WHAT THE TASK REQUIRES:
Without the pictures, repeat the listing character for character.

DATA SECTION:
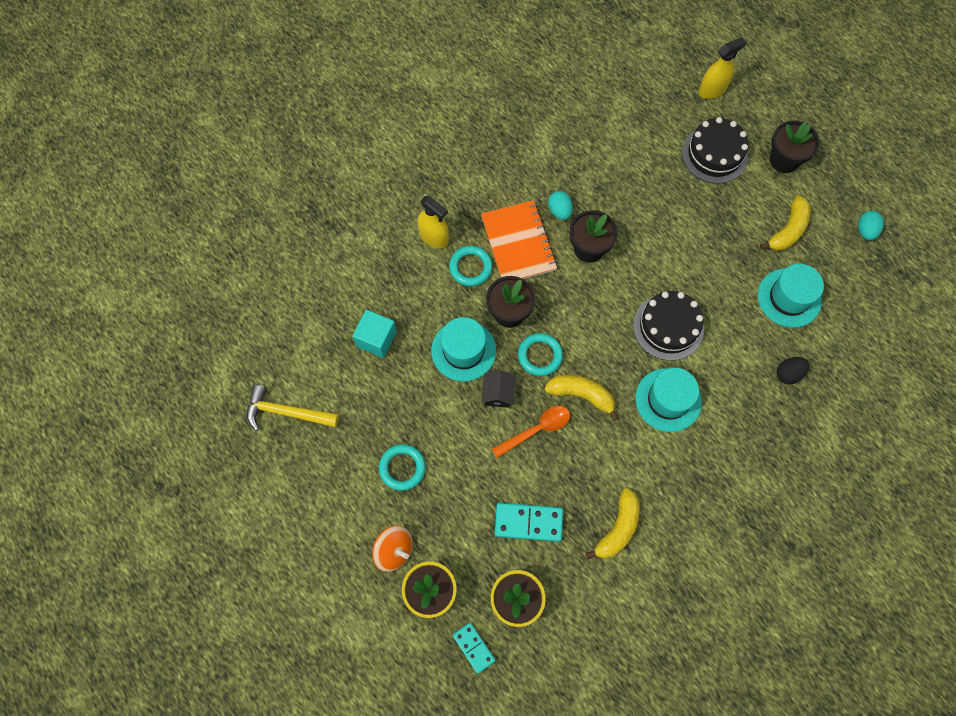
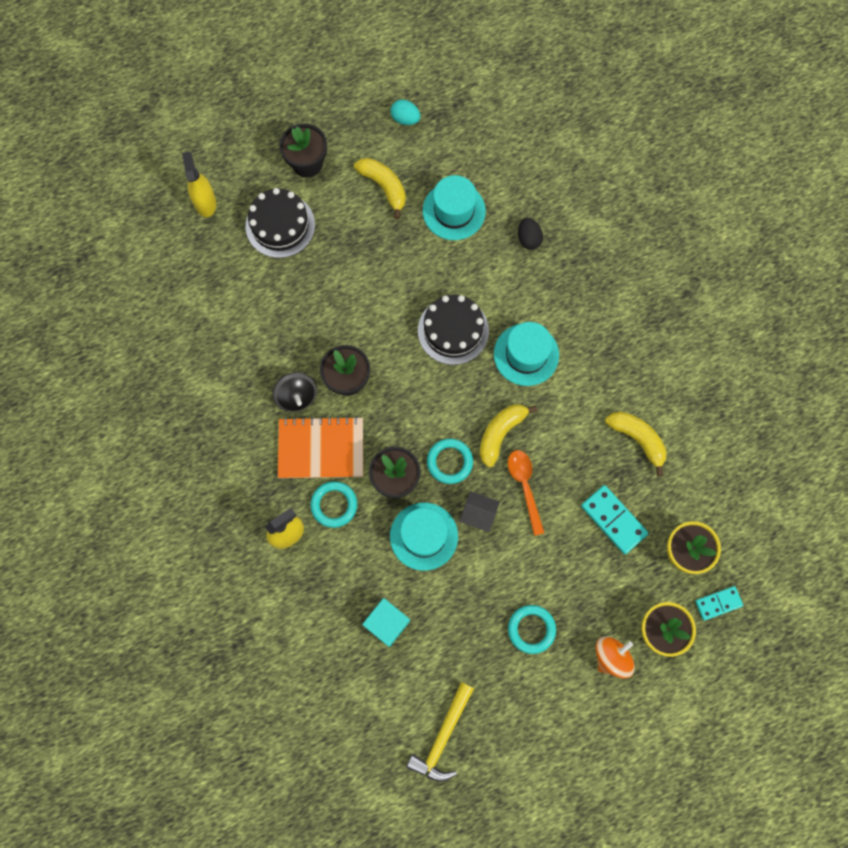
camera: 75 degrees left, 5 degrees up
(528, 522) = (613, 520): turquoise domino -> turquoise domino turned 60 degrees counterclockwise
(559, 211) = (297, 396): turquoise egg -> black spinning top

EXERCISE RESPONSE:
camera: 75 degrees left, 5 degrees up
(528, 522) = (613, 520): turquoise domino -> turquoise domino turned 60 degrees counterclockwise
(559, 211) = (297, 396): turquoise egg -> black spinning top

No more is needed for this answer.